Scene change data:
-----

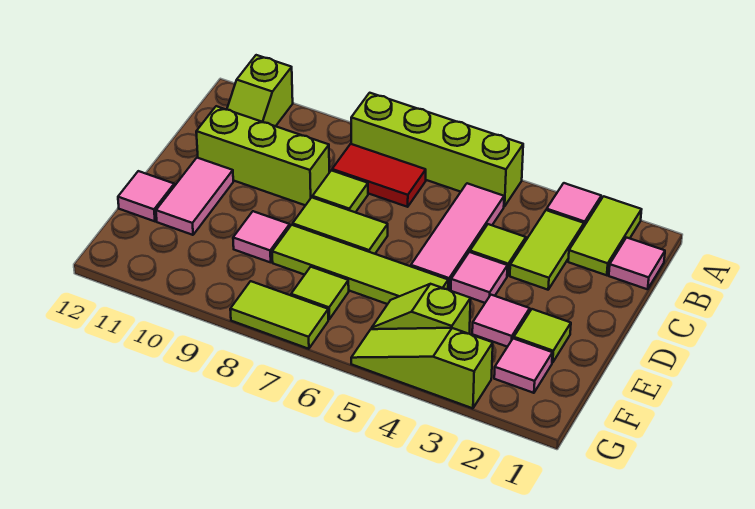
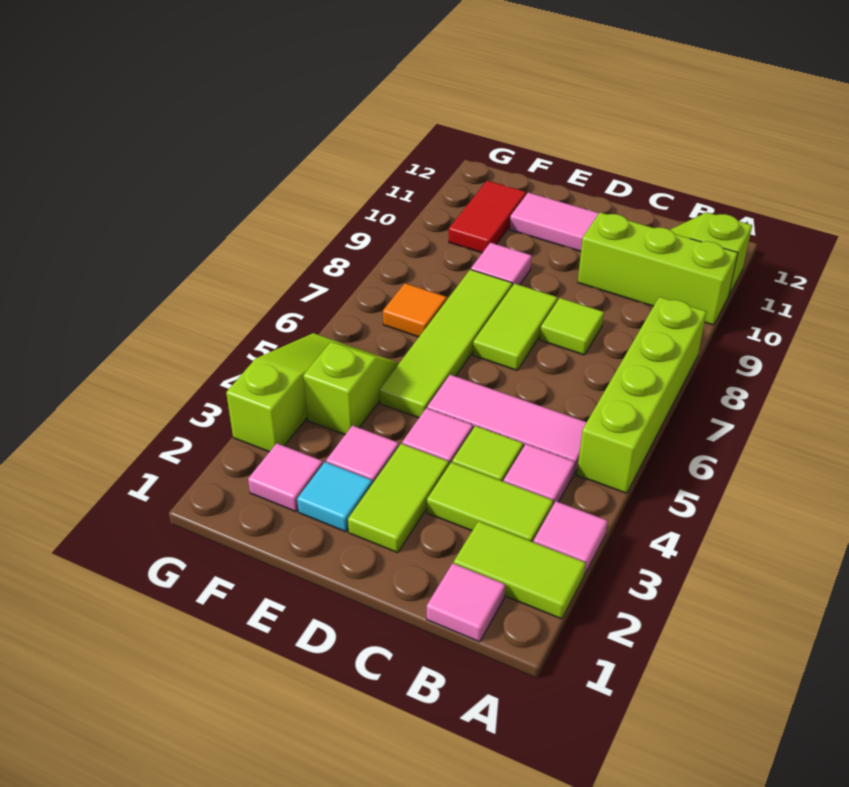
red 1x2 tile [332,144,426,207] -> red 1x2 tile moved to [449,181,526,253]
lime 1x3 brick [196,106,329,205] -> lime 1x3 brick turned to [578,212,738,325]
lime 1x1 tile [514,309,571,363] -> cyan 1x1 tile [297,462,372,532]
pink 1x1 tile [118,171,174,221] -> pink 1x1 tile moved to [504,444,575,507]
lime 1x1 tile [291,267,349,319] -> orange 1x1 tile [383,283,447,337]
lime 1x2 tile [230,281,328,349] -> lime 1x2 tile moved to [348,444,449,553]

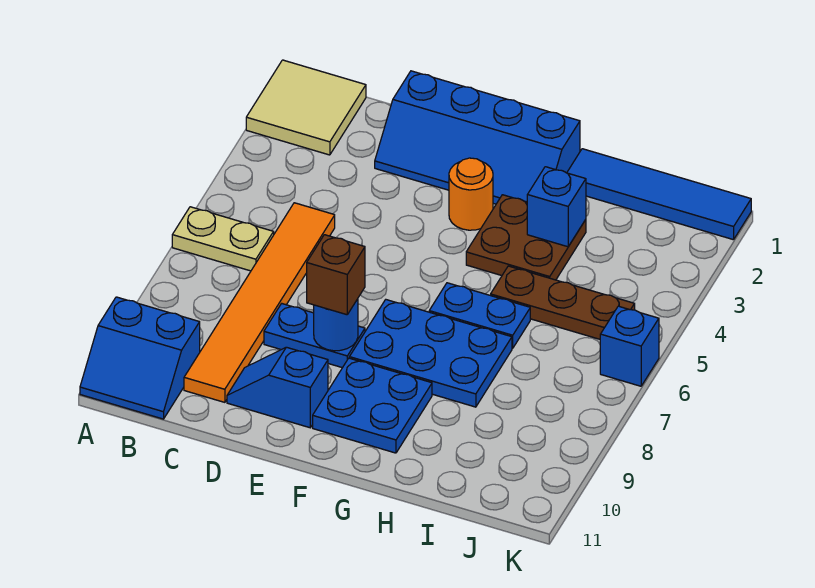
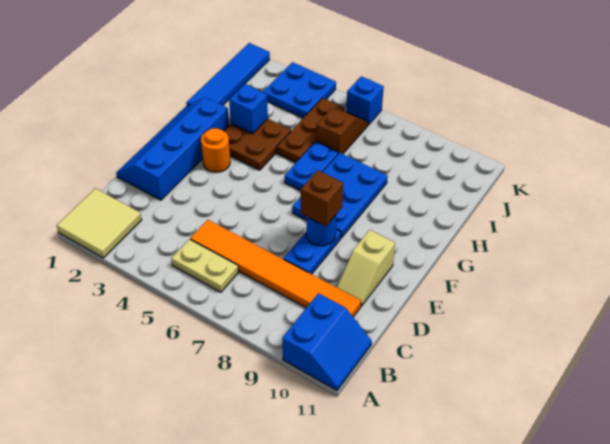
tan 1x2 plate [172,207,274,271] -> tan 1x2 plate turned to [171,239,239,292]
blue 2x4 slope [375,71,580,204] -> blue 2x4 slope turned to [116,97,229,200]
blue 1x2 slope [227,347,328,428] -> tan 1x2 slope [337,230,395,306]
blue 2x2 plate [313,358,432,453] -> blue 2x2 plate moved to [263,62,336,118]
none -> brown 1x2 slope [316,108,368,154]

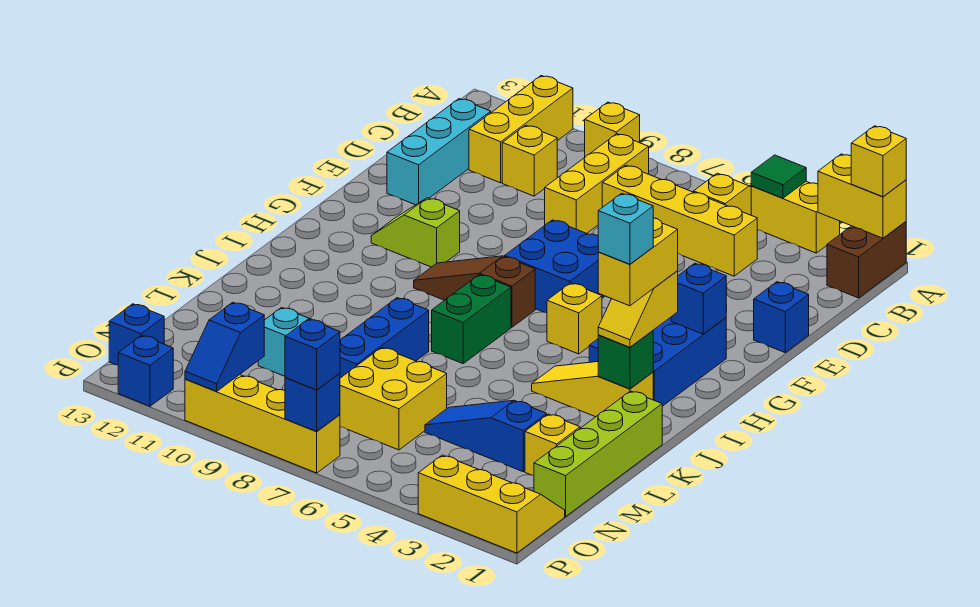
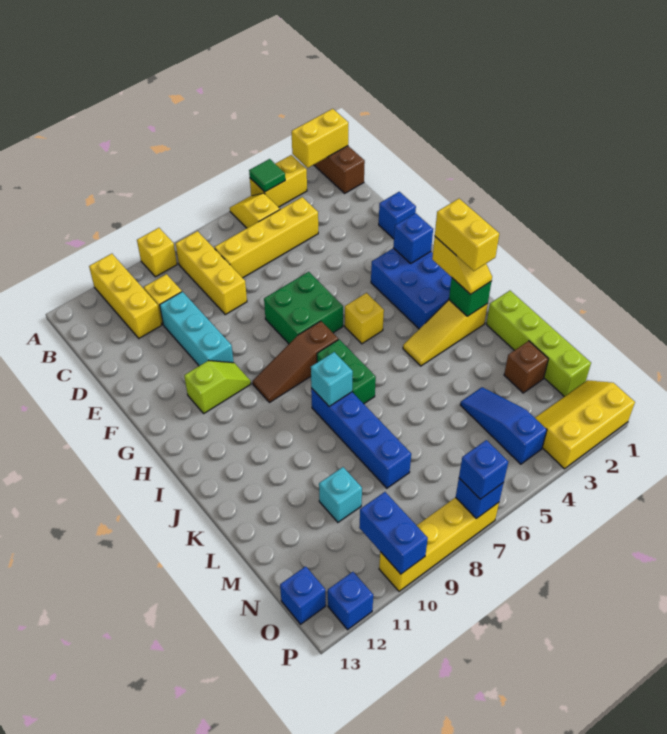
yellow 1x1 brick [851,126,906,197] -> none
cyan 1x3 brick [387,99,491,205] -> cyan 1x3 brick moved to [160,292,234,366]
blue 2x2 brick [505,220,605,313] -> green 2x2 brick [264,272,343,344]
lime 1x2 slope [371,198,460,267] -> lime 1x2 slope turned to [184,360,251,413]
cyan 1x1 brick [598,193,653,264] -> cyan 1x1 brick moved to [311,352,353,406]
blue 1x3 brick [340,298,429,378] -> blue 1x4 brick [311,388,411,488]
yellow 1x1 brick [525,414,580,476] -> brown 1x1 brick [504,341,548,393]
blue 1x3 slope [425,400,547,472] -> blue 1x3 slope turned to [460,387,547,464]
yellow 2x2 brick [340,347,447,450] -> none
blue 1x2 slope [185,302,264,391] -> blue 1x2 brick [359,492,428,574]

-----

**Work to complete**:
Could you set down the data exactly as given, minus its pictures?

**Written response**:
red 1x2 tile [332,144,426,207] -> red 1x2 tile moved to [449,181,526,253]
lime 1x3 brick [196,106,329,205] -> lime 1x3 brick turned to [578,212,738,325]
lime 1x1 tile [514,309,571,363] -> cyan 1x1 tile [297,462,372,532]
pink 1x1 tile [118,171,174,221] -> pink 1x1 tile moved to [504,444,575,507]
lime 1x1 tile [291,267,349,319] -> orange 1x1 tile [383,283,447,337]
lime 1x2 tile [230,281,328,349] -> lime 1x2 tile moved to [348,444,449,553]

tan 1x2 plate [172,207,274,271] -> tan 1x2 plate turned to [171,239,239,292]
blue 2x4 slope [375,71,580,204] -> blue 2x4 slope turned to [116,97,229,200]
blue 1x2 slope [227,347,328,428] -> tan 1x2 slope [337,230,395,306]
blue 2x2 plate [313,358,432,453] -> blue 2x2 plate moved to [263,62,336,118]
none -> brown 1x2 slope [316,108,368,154]

yellow 1x1 brick [851,126,906,197] -> none
cyan 1x3 brick [387,99,491,205] -> cyan 1x3 brick moved to [160,292,234,366]
blue 2x2 brick [505,220,605,313] -> green 2x2 brick [264,272,343,344]
lime 1x2 slope [371,198,460,267] -> lime 1x2 slope turned to [184,360,251,413]
cyan 1x1 brick [598,193,653,264] -> cyan 1x1 brick moved to [311,352,353,406]
blue 1x3 brick [340,298,429,378] -> blue 1x4 brick [311,388,411,488]
yellow 1x1 brick [525,414,580,476] -> brown 1x1 brick [504,341,548,393]
blue 1x3 slope [425,400,547,472] -> blue 1x3 slope turned to [460,387,547,464]
yellow 2x2 brick [340,347,447,450] -> none
blue 1x2 slope [185,302,264,391] -> blue 1x2 brick [359,492,428,574]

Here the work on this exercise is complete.